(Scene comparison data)
▬▬▬

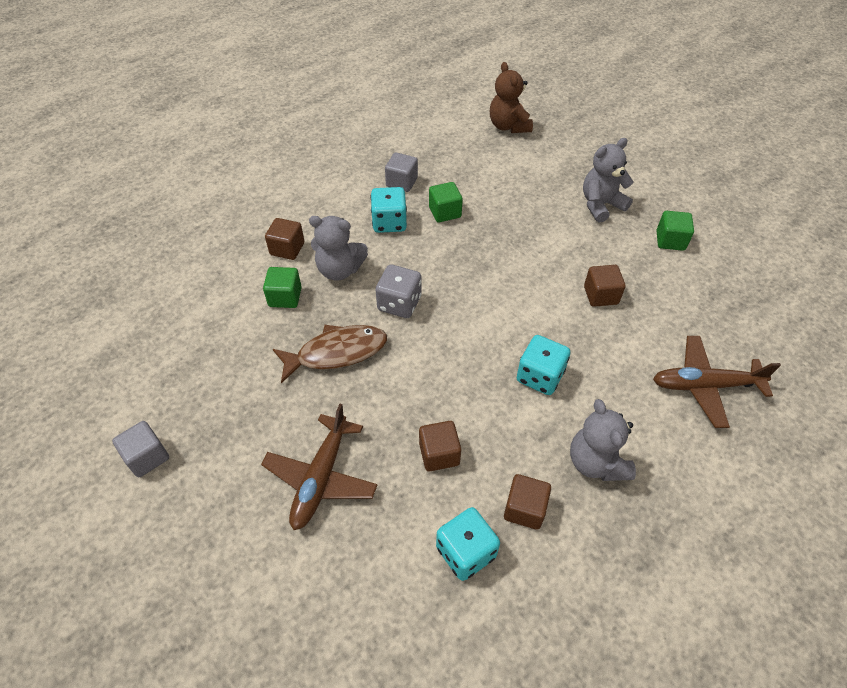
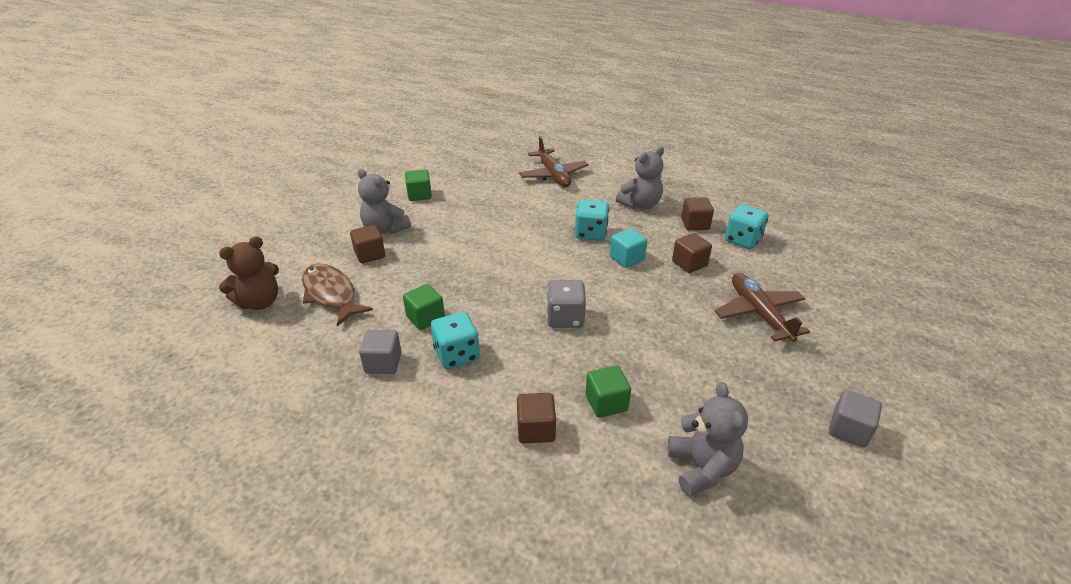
camera: 110 degrees left, 15 degrees down
(321, 478) = (759, 313): brown plane -> brown plane turned 105 degrees counterclockwise
(336, 353) = (645, 341): brown fish -> brown fish (331, 294)
(339, 270) = (545, 372): grey teddy bear -> grey teddy bear (702, 468)
(474, 392) = (627, 258): none -> turquoise cube
(600, 295) = (495, 218): brown cube -> brown cube (370, 254)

▬▬▬

■ What needs to be done
Before duplicating the entries above, strip out the pictures and keep the rest exact.

■ Expected answer
camera: 110 degrees left, 15 degrees down
(321, 478) = (759, 313): brown plane -> brown plane turned 105 degrees counterclockwise
(336, 353) = (645, 341): brown fish -> brown fish (331, 294)
(339, 270) = (545, 372): grey teddy bear -> grey teddy bear (702, 468)
(474, 392) = (627, 258): none -> turquoise cube
(600, 295) = (495, 218): brown cube -> brown cube (370, 254)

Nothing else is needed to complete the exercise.